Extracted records
§

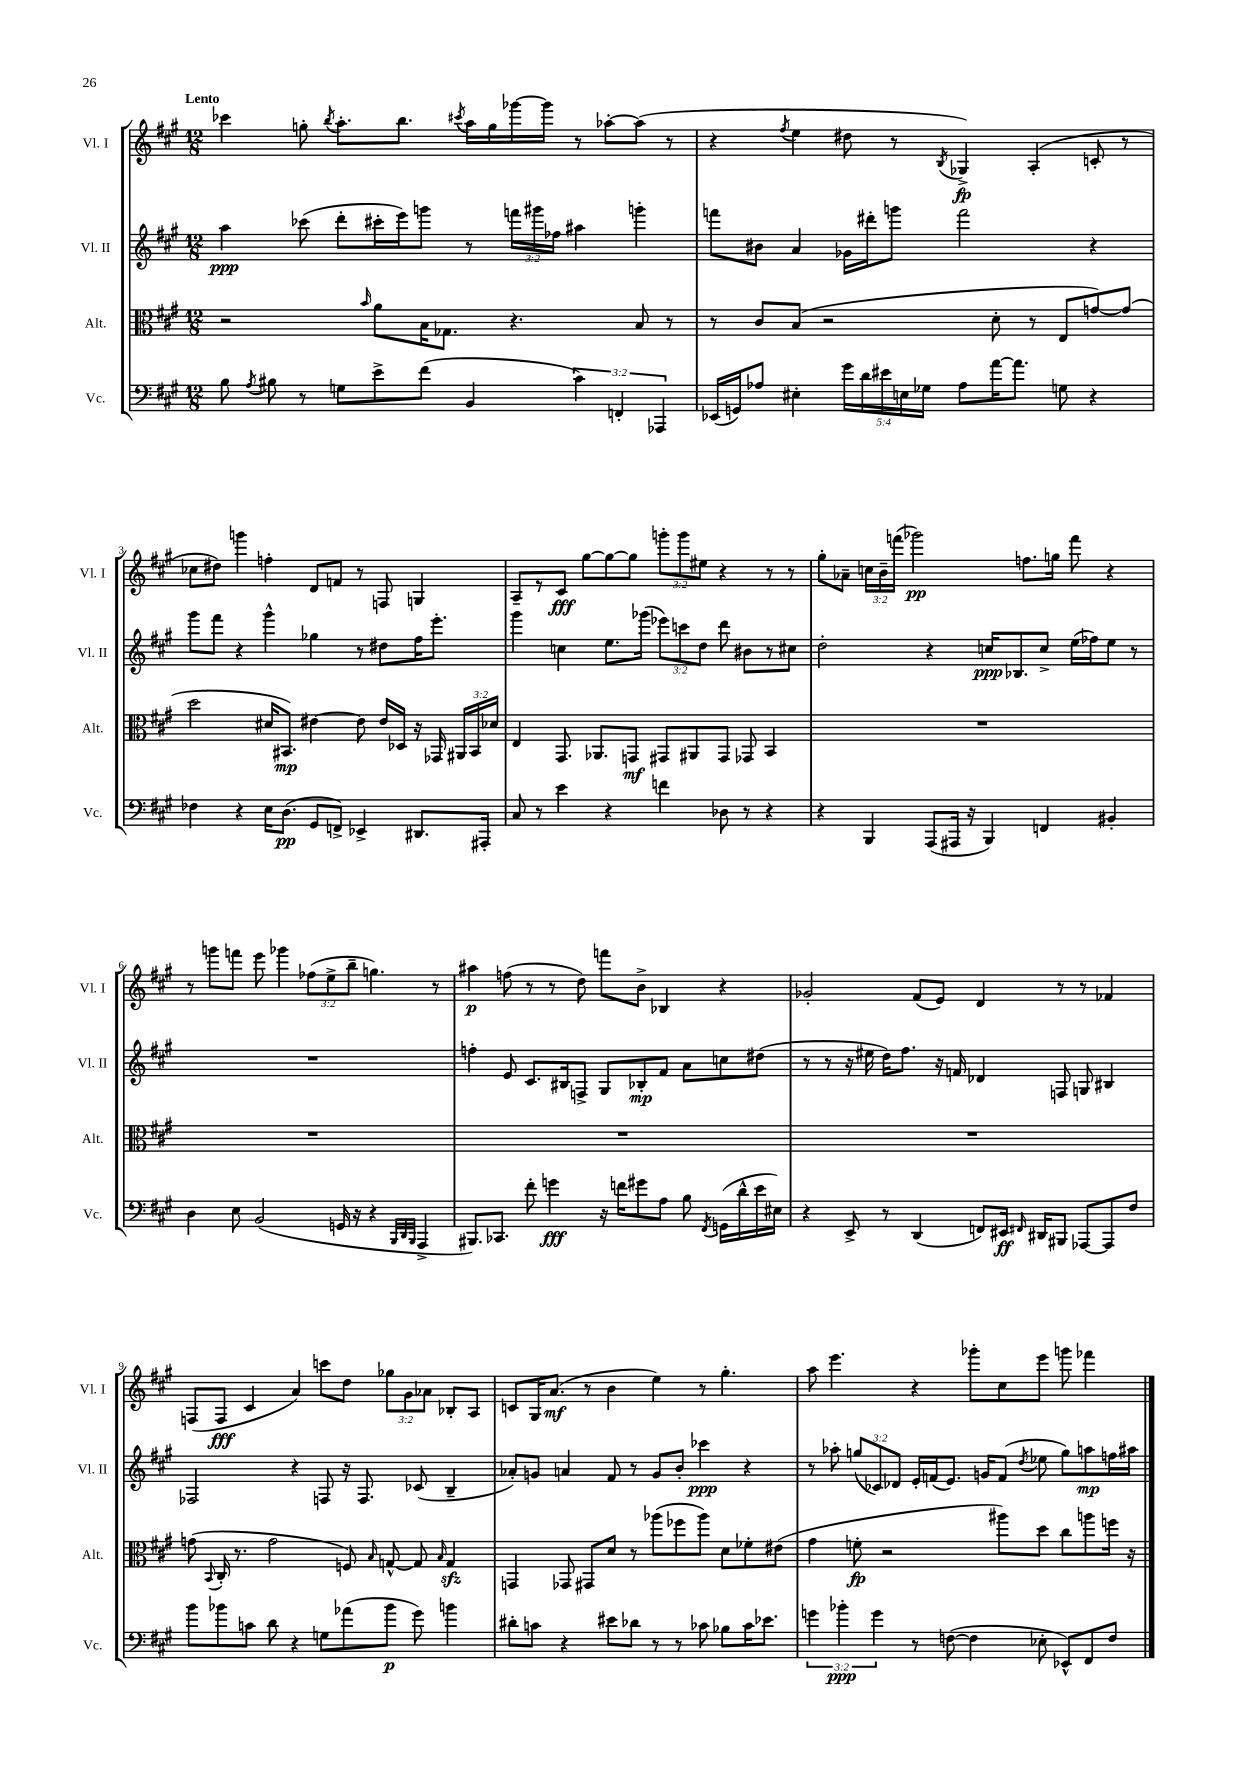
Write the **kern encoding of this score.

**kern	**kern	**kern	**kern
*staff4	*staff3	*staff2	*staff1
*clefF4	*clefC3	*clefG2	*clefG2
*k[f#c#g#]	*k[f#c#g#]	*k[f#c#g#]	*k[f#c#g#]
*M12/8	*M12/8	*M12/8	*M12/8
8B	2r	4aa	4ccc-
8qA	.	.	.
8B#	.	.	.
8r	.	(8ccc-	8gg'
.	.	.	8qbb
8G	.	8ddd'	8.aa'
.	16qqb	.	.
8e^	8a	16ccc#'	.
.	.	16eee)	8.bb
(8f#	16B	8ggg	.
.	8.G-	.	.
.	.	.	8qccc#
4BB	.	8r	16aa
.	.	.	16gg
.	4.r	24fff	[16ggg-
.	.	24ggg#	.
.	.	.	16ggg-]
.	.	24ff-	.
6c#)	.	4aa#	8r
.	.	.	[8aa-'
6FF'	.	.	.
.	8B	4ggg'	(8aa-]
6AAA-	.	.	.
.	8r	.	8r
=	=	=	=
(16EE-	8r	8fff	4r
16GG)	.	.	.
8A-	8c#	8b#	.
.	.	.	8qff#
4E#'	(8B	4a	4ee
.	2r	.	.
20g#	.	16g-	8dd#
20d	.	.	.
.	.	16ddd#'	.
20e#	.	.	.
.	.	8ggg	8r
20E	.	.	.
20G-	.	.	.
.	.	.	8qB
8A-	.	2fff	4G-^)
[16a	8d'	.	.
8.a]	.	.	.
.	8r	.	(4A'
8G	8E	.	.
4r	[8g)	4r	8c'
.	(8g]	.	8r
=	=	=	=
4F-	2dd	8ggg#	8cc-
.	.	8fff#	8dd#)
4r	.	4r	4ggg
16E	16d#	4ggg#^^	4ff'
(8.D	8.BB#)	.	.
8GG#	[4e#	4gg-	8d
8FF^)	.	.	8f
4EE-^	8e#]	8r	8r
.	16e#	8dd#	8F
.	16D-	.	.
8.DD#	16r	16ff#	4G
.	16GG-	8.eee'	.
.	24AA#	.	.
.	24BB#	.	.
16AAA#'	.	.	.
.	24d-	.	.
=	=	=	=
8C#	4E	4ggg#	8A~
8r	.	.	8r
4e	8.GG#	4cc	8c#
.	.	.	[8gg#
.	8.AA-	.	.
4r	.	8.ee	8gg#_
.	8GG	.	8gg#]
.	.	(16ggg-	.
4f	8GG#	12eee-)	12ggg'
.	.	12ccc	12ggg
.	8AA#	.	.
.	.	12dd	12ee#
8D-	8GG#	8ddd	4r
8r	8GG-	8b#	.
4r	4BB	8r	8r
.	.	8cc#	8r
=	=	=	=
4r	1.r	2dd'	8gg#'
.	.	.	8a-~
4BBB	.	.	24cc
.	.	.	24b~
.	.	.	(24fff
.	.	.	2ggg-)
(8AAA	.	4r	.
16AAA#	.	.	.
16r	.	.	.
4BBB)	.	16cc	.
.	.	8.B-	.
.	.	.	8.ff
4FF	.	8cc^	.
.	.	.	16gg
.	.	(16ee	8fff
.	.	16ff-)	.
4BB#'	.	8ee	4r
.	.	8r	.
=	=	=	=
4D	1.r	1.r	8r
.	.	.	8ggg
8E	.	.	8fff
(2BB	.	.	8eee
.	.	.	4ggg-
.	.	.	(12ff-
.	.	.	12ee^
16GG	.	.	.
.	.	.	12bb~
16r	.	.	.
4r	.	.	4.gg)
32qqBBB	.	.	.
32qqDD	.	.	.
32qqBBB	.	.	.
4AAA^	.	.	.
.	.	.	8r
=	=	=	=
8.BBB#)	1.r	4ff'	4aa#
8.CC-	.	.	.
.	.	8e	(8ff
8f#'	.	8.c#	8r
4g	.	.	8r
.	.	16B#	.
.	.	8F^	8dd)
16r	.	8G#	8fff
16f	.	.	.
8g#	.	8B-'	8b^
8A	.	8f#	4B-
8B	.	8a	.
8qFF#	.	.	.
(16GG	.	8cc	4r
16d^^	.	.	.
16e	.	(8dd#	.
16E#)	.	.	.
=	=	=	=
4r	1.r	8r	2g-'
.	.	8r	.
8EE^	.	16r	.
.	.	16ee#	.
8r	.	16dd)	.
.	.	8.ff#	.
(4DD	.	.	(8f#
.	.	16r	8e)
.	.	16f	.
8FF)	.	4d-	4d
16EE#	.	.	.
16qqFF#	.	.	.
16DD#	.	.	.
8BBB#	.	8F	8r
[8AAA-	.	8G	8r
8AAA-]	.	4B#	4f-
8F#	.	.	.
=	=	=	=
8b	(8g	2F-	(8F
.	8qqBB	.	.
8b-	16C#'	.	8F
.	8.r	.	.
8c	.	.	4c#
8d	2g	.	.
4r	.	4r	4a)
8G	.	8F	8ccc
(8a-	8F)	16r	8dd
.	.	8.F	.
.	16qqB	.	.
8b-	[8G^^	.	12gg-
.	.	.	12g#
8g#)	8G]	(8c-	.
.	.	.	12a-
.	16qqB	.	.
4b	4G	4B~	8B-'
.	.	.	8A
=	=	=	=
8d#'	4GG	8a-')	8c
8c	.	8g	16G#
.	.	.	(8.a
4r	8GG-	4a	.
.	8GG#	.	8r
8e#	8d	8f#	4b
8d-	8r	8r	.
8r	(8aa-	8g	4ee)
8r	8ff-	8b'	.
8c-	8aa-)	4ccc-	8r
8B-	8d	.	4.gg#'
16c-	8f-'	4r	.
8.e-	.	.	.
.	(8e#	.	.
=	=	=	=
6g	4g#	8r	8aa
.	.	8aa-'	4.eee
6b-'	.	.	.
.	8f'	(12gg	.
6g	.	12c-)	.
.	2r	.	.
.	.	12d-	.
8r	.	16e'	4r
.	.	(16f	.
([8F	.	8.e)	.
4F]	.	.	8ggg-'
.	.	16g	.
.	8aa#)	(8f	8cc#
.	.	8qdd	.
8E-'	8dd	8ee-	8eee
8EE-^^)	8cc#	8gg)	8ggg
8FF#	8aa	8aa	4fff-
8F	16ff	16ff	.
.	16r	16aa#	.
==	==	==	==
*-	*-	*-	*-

§

* **Instruction**: Extract every line of the items that contains the string "kern", treating uppercase and lowercase letters as different.

* **Solution to the exercise**:
Write the **kern encoding of this score.
**kern	**kern	**kern	**kern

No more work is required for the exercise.